### About this task
From the line with "yellow L-shape: (148, 93) -> (137, 47), moved" to the final line, print the records exactly as they are.

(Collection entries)
= = =

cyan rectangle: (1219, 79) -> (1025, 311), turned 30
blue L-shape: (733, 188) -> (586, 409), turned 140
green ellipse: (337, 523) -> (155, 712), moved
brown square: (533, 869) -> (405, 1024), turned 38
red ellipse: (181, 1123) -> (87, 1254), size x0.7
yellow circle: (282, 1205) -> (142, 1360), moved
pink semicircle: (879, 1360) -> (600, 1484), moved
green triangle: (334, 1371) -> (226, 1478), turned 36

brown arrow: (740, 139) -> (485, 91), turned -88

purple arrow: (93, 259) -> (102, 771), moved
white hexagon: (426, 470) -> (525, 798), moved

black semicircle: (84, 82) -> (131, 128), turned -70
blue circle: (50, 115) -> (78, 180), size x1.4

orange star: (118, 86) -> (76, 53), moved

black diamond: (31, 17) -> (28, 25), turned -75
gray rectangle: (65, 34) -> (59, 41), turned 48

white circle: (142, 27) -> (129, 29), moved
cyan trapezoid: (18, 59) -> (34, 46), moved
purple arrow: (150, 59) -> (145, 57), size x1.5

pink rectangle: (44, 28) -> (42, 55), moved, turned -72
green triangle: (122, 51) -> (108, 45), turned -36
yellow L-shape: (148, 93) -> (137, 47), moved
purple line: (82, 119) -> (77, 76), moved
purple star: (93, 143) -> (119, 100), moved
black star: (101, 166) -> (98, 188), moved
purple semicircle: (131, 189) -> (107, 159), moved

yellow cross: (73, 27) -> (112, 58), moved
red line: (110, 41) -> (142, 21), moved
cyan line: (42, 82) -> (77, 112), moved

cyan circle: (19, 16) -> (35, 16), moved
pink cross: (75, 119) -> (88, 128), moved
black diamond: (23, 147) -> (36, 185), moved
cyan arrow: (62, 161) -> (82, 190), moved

= = =

### Response to this task
yellow L-shape: (148, 93) -> (137, 47), moved
purple line: (82, 119) -> (77, 76), moved
purple star: (93, 143) -> (119, 100), moved
black star: (101, 166) -> (98, 188), moved
purple semicircle: (131, 189) -> (107, 159), moved

yellow cross: (73, 27) -> (112, 58), moved
red line: (110, 41) -> (142, 21), moved
cyan line: (42, 82) -> (77, 112), moved

cyan circle: (19, 16) -> (35, 16), moved
pink cross: (75, 119) -> (88, 128), moved
black diamond: (23, 147) -> (36, 185), moved
cyan arrow: (62, 161) -> (82, 190), moved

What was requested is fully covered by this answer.